> _Exercise description_
Could you copy every line in the listing below that has the word "moved"?

********************

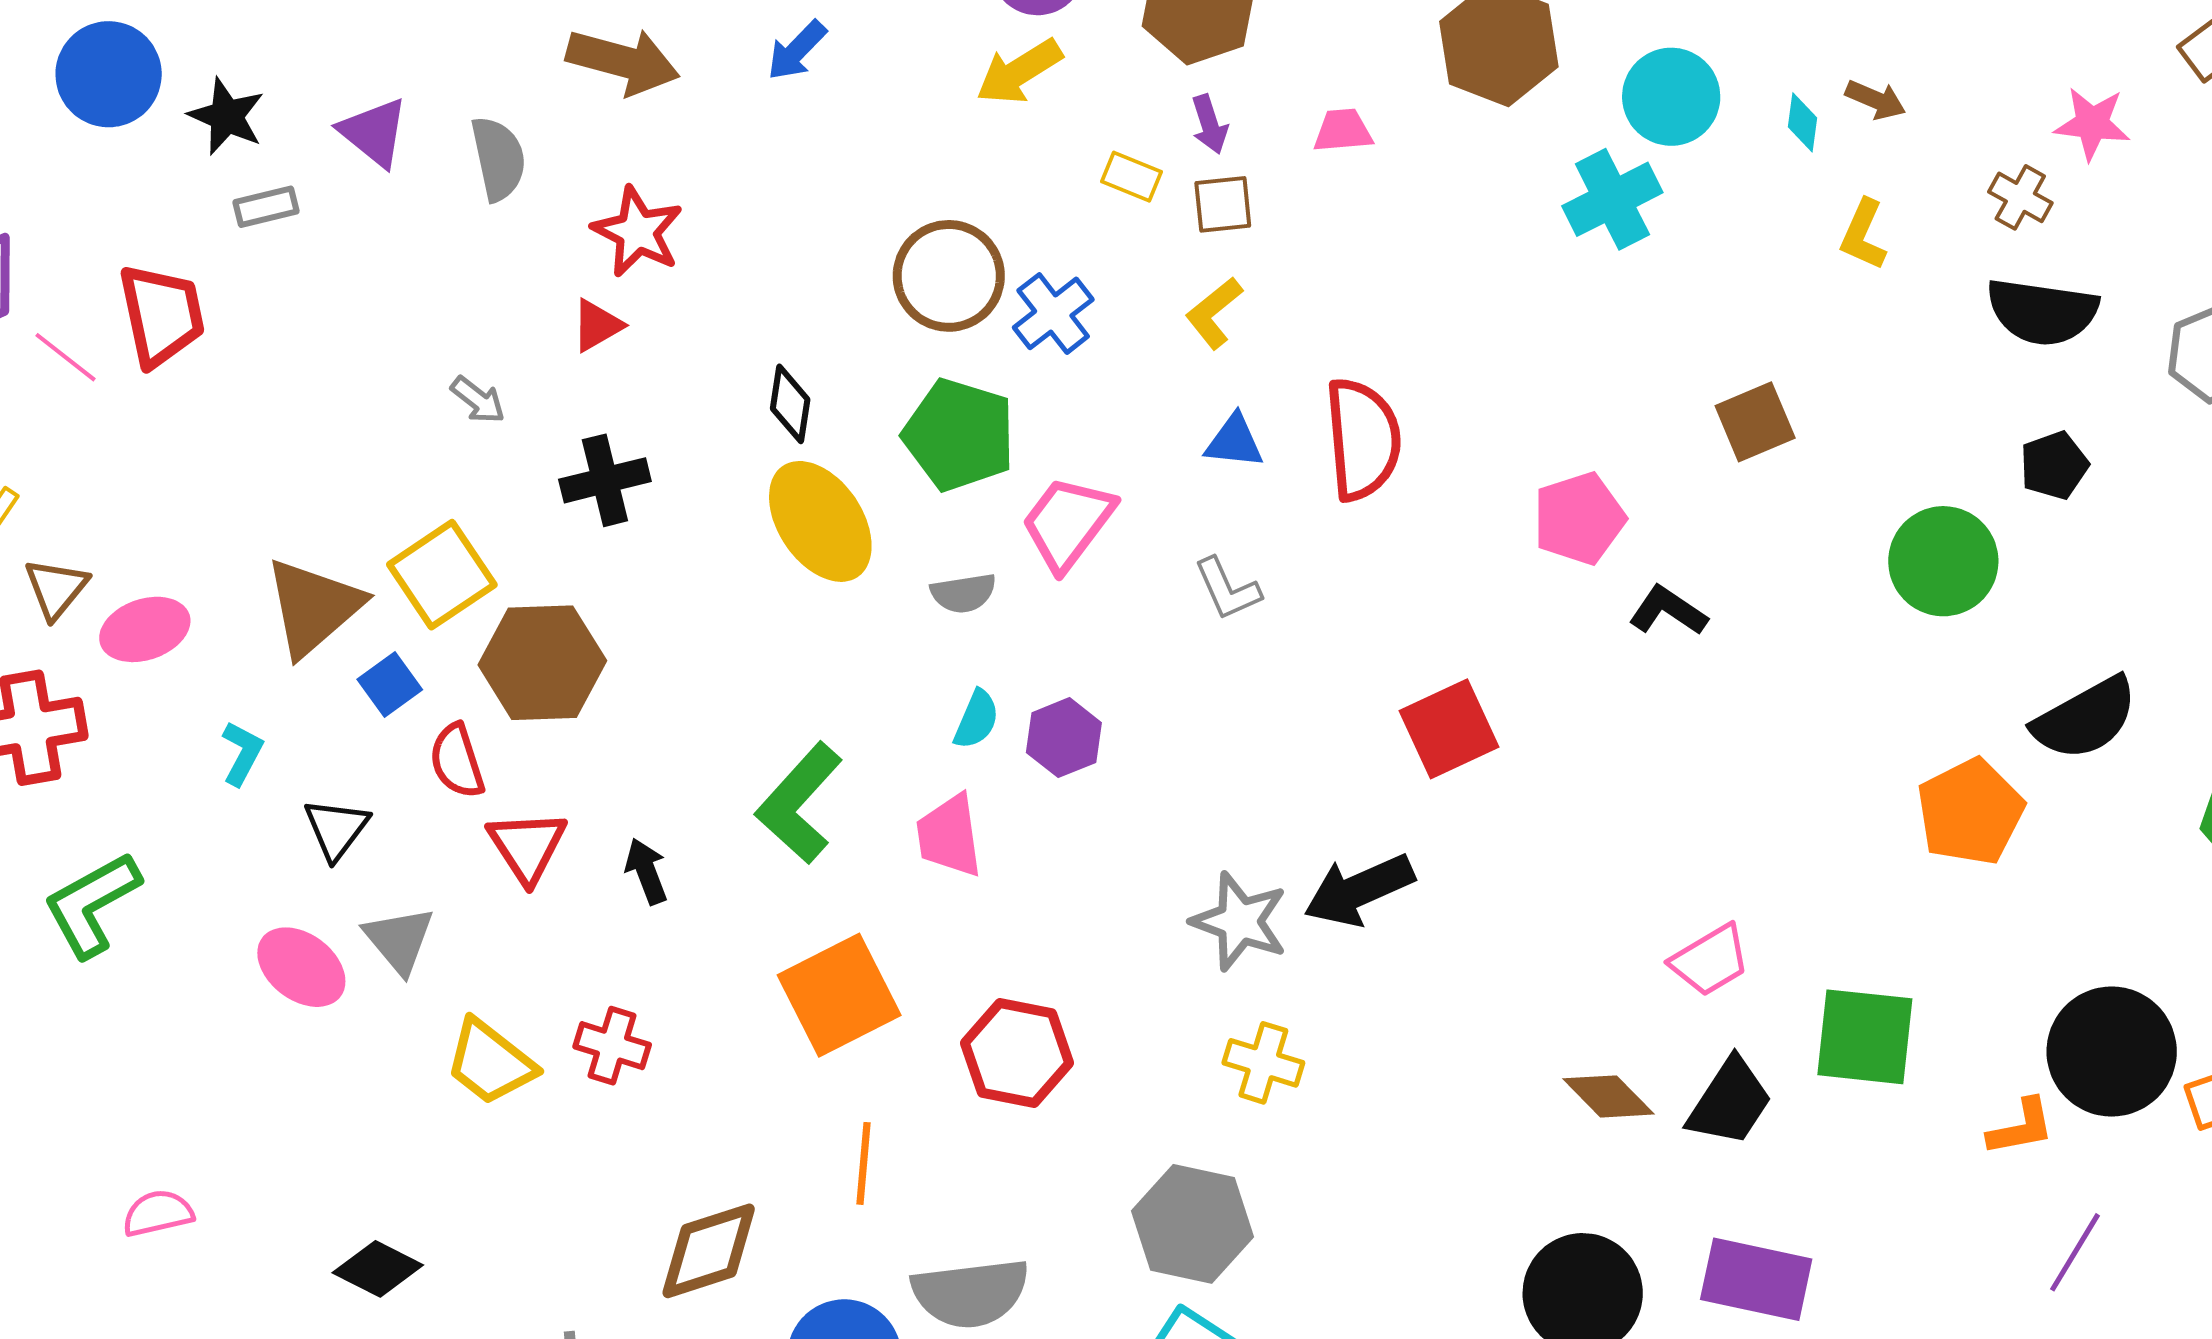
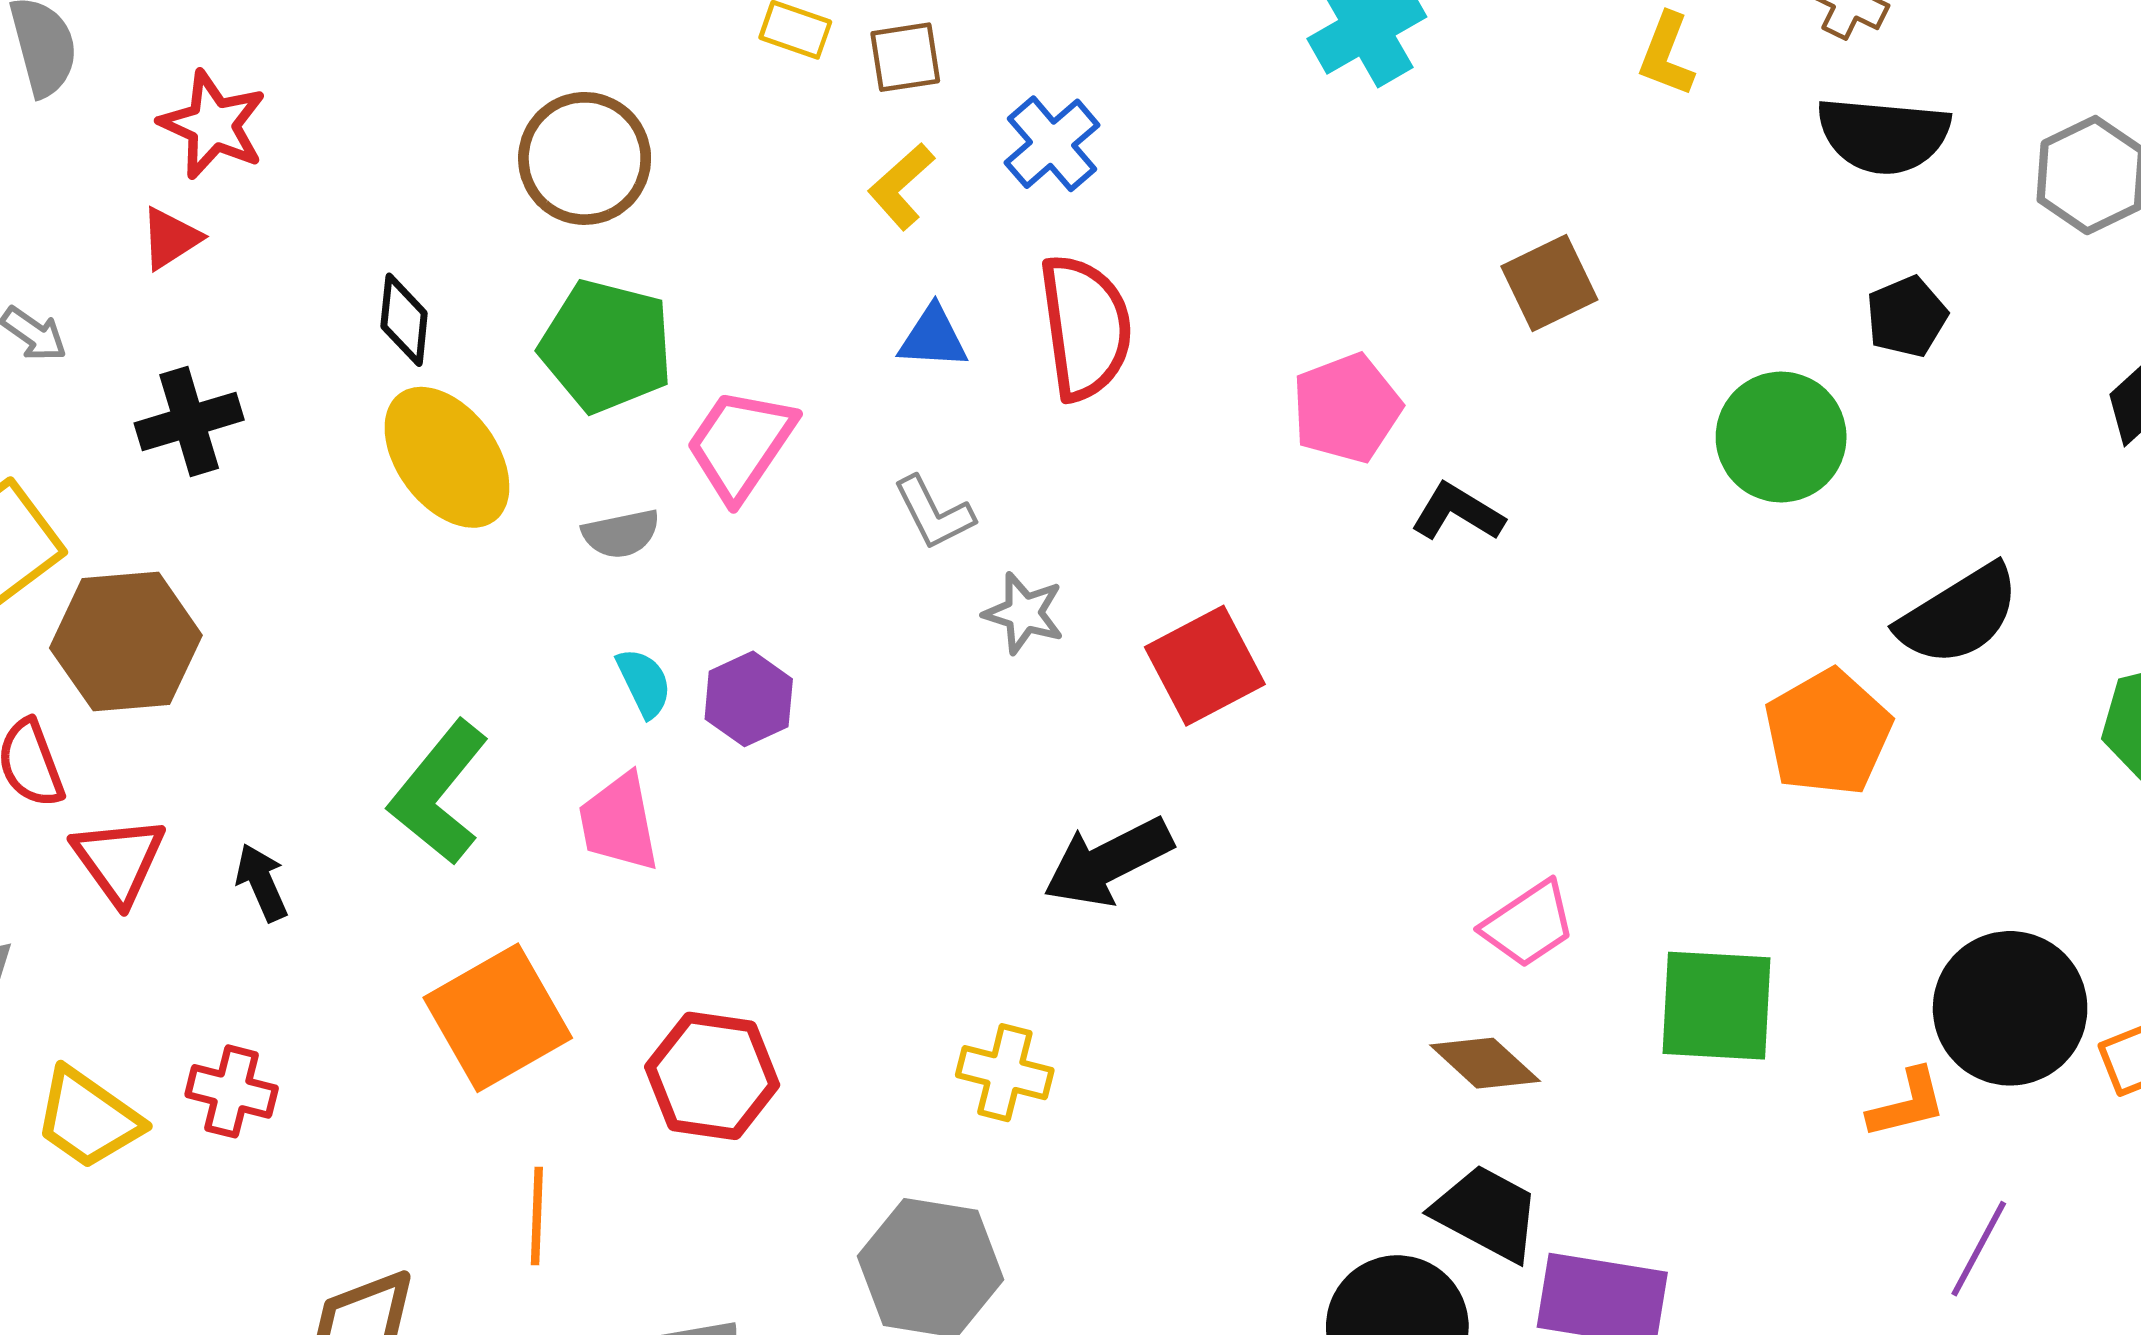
blue cross: (1053, 313) -> (1052, 144), moved
cyan semicircle: (976, 719) -> (644, 683), turned -46
gray star: (1240, 921) -> (1024, 613), moved, size x0.7
brown diamond: (1609, 1096) -> (1485, 1063), moved
black trapezoid: (1730, 1102) -> (1487, 1213), moved, turned -92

********************

> _Response_
blue cross: (1053, 313) -> (1052, 144), moved
gray star: (1240, 921) -> (1024, 613), moved, size x0.7
brown diamond: (1609, 1096) -> (1485, 1063), moved
black trapezoid: (1730, 1102) -> (1487, 1213), moved, turned -92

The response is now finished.